PROVIDED RECORDS START

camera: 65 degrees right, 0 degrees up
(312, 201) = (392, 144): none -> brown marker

PROVIDED RECORDS END
PROVIDED RECORDS START

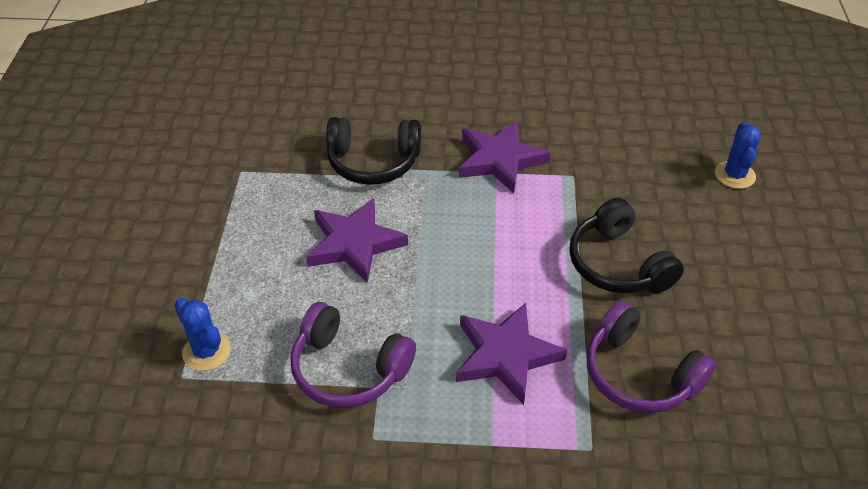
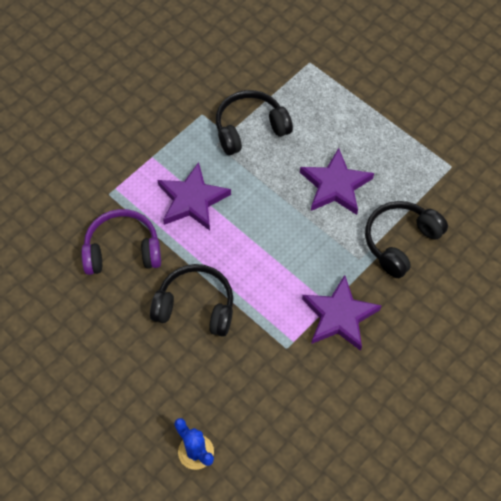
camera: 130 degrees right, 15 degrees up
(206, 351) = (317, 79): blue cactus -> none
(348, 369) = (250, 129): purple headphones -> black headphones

PROVIDED RECORDS END
PROVIDED RECORDS START

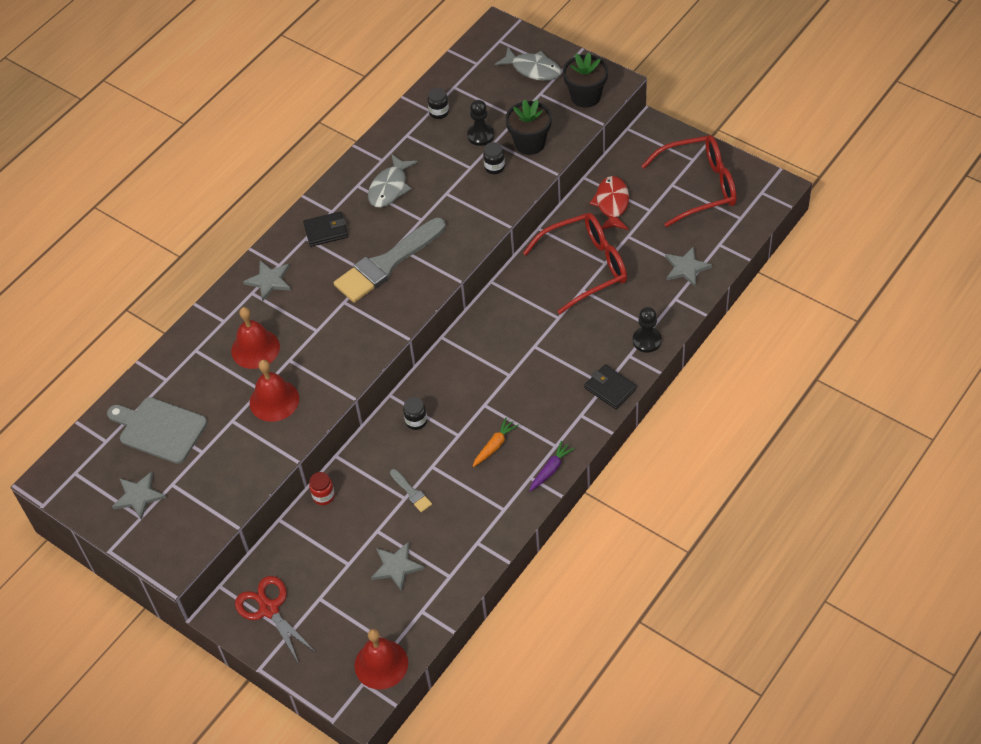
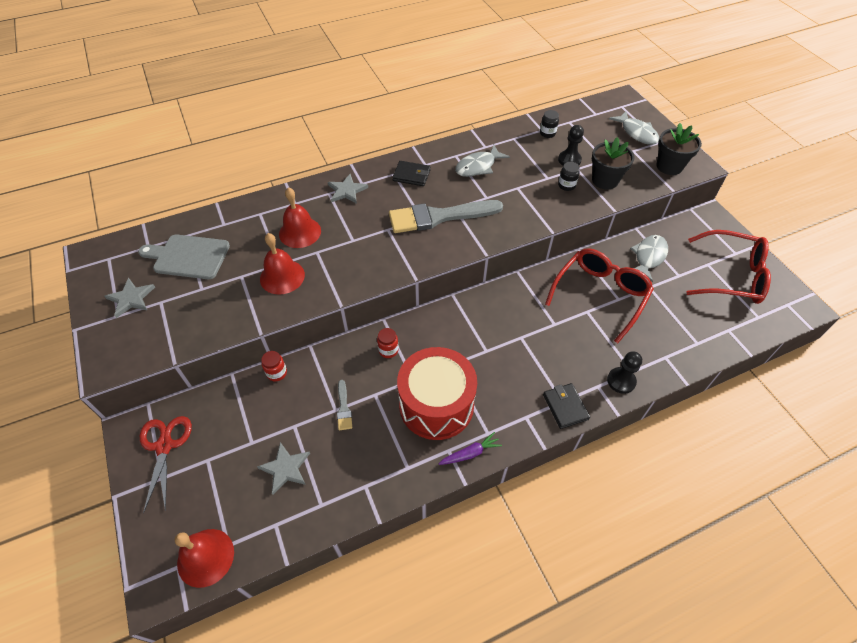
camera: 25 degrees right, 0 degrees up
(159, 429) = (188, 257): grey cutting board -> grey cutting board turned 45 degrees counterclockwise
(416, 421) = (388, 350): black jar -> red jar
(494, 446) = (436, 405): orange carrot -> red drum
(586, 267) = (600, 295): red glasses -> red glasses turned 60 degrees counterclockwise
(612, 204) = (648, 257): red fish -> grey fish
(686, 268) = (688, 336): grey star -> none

PROVIDED RECORDS END

Report how many lines of the records above contain the word "black", and give only that number.

2